Records from a data collection
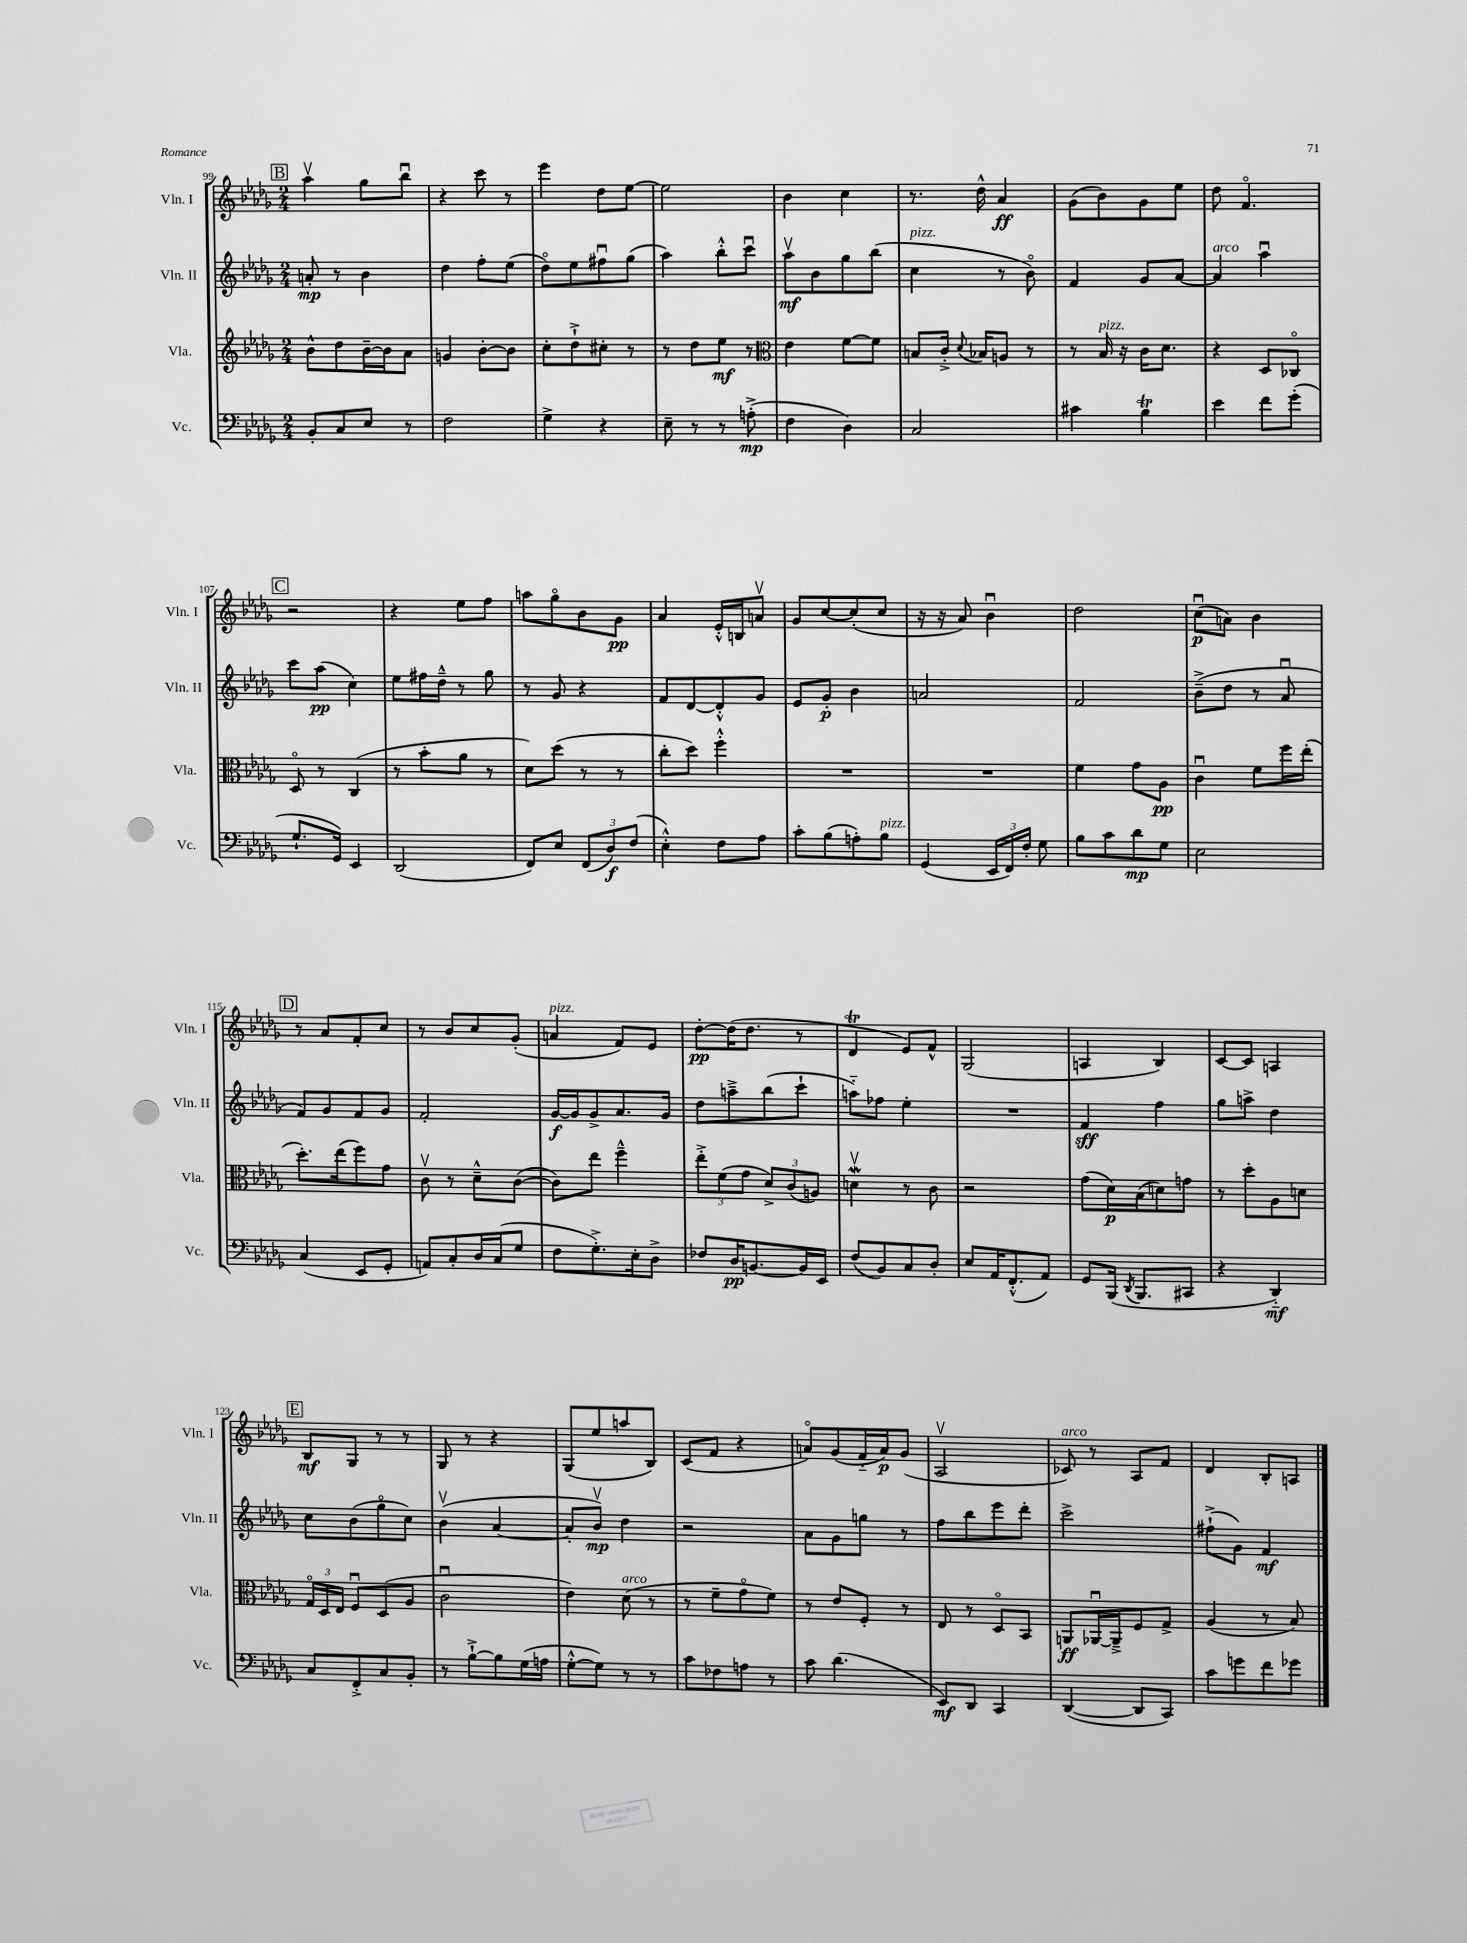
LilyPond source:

<<
\new StaffGroup <<
\new Staff = "s0" \with { instrumentName = "Vln. I" shortInstrumentName = "Vln. I" } {
    \clef treble \key des \major \numericTimeSignature \time 2/4
    \autoBeamOff \mark \markup { \box "B" } aes''4\upbow ges''8[ bes''8]\downbow |
    r4 c'''8 r8 |
    ees'''4 des''8[ ees''8]~ |
    ees''2 |
    bes'4 c''4 |
    r8. des''16-^ aes'4\ff |
    ges'8[( bes'8) ges'8 ees''8] |
    des''8 f'4.\flageolet |
    \mark \markup { \box "C" } r2 |
    r4 ees''8[ f''8] |
    a''8[ ges''8\flageolet bes'8 ges'8]\pp |
    aes'4 ees'16[-.-^ b16 a'8]\upbow |
    ges'8[ c''8~ c''8-.( c''8] |
    r16 r16 aes'8) bes'4\downbow |
    des''2 |
    c''8[\downbow\p( a'8]) bes'4 |
    \mark \markup { \box "D" } r8 aes'8[ f'8-. c''8] |
    r8 bes'8[ c''8 ges'8]-.( |
    a'4^\markup { \italic "pizz." } f'8[) ees'8] |
    des''8[~-.\pp des''16( des''8.] r8 |
    des'4\trill ees'8[) f'8]-^ |
    ges2( |
    a4 bes4) |
    c'8[~ c'8] a4 |
    \mark \markup { \box "E" } bes8[\mf ges8] r8 r8 |
    ges8 r8 r4 |
    ges8[( ees''8 a''8 bes8]) |
    c'8[( f'8] r4 |
    a'8[\flageolet) ges'8( f'16-_ a'16\p) ges'8]( |
    aes2\upbow |
    ces'8^\markup { \italic "arco" }) r8 aes8[ f'8] |
    des'4 bes8[-. a8] \bar "|." |
}
\new Staff = "s1" \with { instrumentName = "Vln. II" shortInstrumentName = "Vln. II" } {
    \clef treble \key des \major \numericTimeSignature \time 2/4
    \autoBeamOff \mark \markup { \box "B" } a'8-.\mp r8 bes'4 |
    des''4 f''8[-. ees''8]( |
    des''8[\flageolet) ees''8 fis''8\downbow ges''8]( |
    aes''4) bes''8[-.-^ c'''8]\downbow |
    aes''8[\upbow\mf bes'8 ges''8 bes''8]( |
    c''4^\markup { \italic "pizz." } r8 bes'8\flageolet) |
    f'4 ges'8[ aes'8]~ |
    aes'4^\markup { \italic "arco" } aes''4\downbow |
    \mark \markup { \box "C" } c'''8[ aes''8]\pp( c''4) |
    ees''8[ fis''16 des''16]---^ r8 ges''8 |
    r8 ges'8 r4 |
    f'8[ des'8~ des'8-.-^ ges'8] |
    ees'8[ ges'8]-.\p bes'4 |
    a'2 |
    f'2 |
    bes'8[--->( des''8] r8 aes'8\downbow |
    \mark \markup { \box "D" } f'8[) ges'8 f'8 ges'8] |
    f'2-. |
    ges'16[~\f ges'16 ges'8-> aes'8. ges'16] |
    des''8[ a''8---> bes''8( c'''8]-! |
    a''8[-_) fes''8] ees''4-. |
    R2 |
    f'4\sff f''4 |
    ges''8[ a''8]-> des''4 |
    \mark \markup { \box "E" } c''8[ bes'8( ges''8\flageolet c''8]) |
    bes'4\upbow( aes'4~ |
    aes'8[-. bes'8]\upbow\mp) des''4 |
    r2 |
    aes'8[ ges'8 g''8] r8 |
    f''8[ bes''8 ees'''8 des'''8]-. |
    c'''2-> |
    fis''8[-!->( ges'8]) f'4\mf \bar "|." |
}
\new Staff = "s2" \with { instrumentName = "Vla." shortInstrumentName = "Vla." } {
    \clef treble \key des \major \numericTimeSignature \time 2/4
    \autoBeamOff \mark \markup { \box "B" } bes'8[-^ des''8 bes'16~-- bes'16 aes'8] |
    g'4 bes'8[~-. bes'8] |
    c''8[-. des''8-!-> cis''8]-. r8 |
    r8 des''8[ ees''8]\mf r8 |
    \clef alto ees'4 f'8[~ f'8] |
    b8[ c'16]-.-> \appoggiatura { des'8 } bes16[ a8] r8 |
    r8 bes16^\markup { \italic "pizz." } r16 c'16[ des'8.] |
    r4 des8[ ces8]\flageolet |
    \mark \markup { \box "C" } des8\flageolet r8 c4( |
    r8 bes'8[-. aes'8] r8 |
    des'8[) des''8]( r8 r8 |
    c''8[-. des''8]) f''4-.-^ |
    R2 |
    R2 |
    f'4 ges'8[ aes8]\pp |
    c'4\downbow f'8[ f''16 ees''16]-.( |
    \mark \markup { \box "D" } des''8.[-.) ees''16( f''8) ges'8] |
    c'8\upbow r8 des'8[---^ c'8]~( |
    c'8[) ees''8] f''4---^ |
    \tuplet 3/2 { ees''8[-.-> f'8( ges'8] } \tuplet 3/2 { des'8[->) c'8( a8]) } |
    d'4\upbow\mordent r8 c'8 |
    r2 |
    ges'8[( des'16\p) bes16( d'8) g'8] |
    r8 des''8[-. aes8 d'8] |
    \mark \markup { \box "E" } \tuplet 3/2 { ges16[\flageolet des16 ees16] } f8[\downbow des8( aes8] |
    c'2\downbow |
    ees'4) des'8^\markup { \italic "arco" }( r8 |
    r8 f'8[-- ges'8\flageolet f'8]) |
    r8 ees'8[ f8]-. r8 |
    ees8 r8 des8[\flageolet bes,8] |
    a,8[\ff aes,16~\downbow aes,16---> f8 ges8]-> |
    aes4( r8 bes8) \bar "|." |
}
\new Staff = "s3" \with { instrumentName = "Vc." shortInstrumentName = "Vc." } {
    \clef bass \key des \major \numericTimeSignature \time 2/4
    \autoBeamOff \mark \markup { \box "B" } bes,8[-. c8 ees8] r8 |
    f2 |
    ges4-> r4 |
    ees8-- r8 r8 a8-.->\mp( |
    f4 des4) |
    c2 |
    cis'4 bes4\trill |
    ees'4 f'8[ ges'8]-.( |
    \mark \markup { \box "C" } ges8.[-! ges,16]) ees,4 |
    des,2( |
    f,8[) ees8] \tuplet 3/2 { f,8[( des8\f) f8]( } |
    ees4-.-^) f8[ aes8] |
    c'8[-. bes8( a8-.) bes8]^\markup { \italic "pizz." } |
    ges,4( \tuplet 3/2 { ees,16[ f,16) f16]-. } ges8 |
    bes8[ c'8 des'8\mp ges8] |
    ees2 |
    \mark \markup { \box "D" } c4( ees,8[ ges,8]-. |
    a,8[) c8-. des16 c16( ges8] |
    f8[ ges8.-.->) ees16-. des8]-> |
    fes8[ des16\pp b,8.~ b,16 ees,16] |
    f8[( bes,8) c8 des8]-. |
    ees8[ aes,16 f,8.-.-^( aes,8]) |
    ges,8[ bes,,16]( \acciaccatura { des,8 } bes,,8.[ cis,8] |
    r4 des,4-_\mf) |
    \mark \markup { \box "E" } c8[ f,8-.-> c8 bes,8]-. |
    r8 bes8[~-!-> bes8 ges16( a16] |
    ges8[~-.-^ ges8]) r8 r8 |
    c'8[ fes8 a8] r8 |
    c'8 des'4.( |
    ees,8[\mf) des,8] c,4 |
    des,4~( des,8[ c,8]) |
    c'8[ g'8 f'8 ges'8] \bar "|." |
}
>>
>>
\layout { \context { \Score currentBarNumber = #99 } }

Exercise goal> How many lines in the records contain the string "autoBeamOff"? Case counts. Give only the number.

Response to the exercise> 4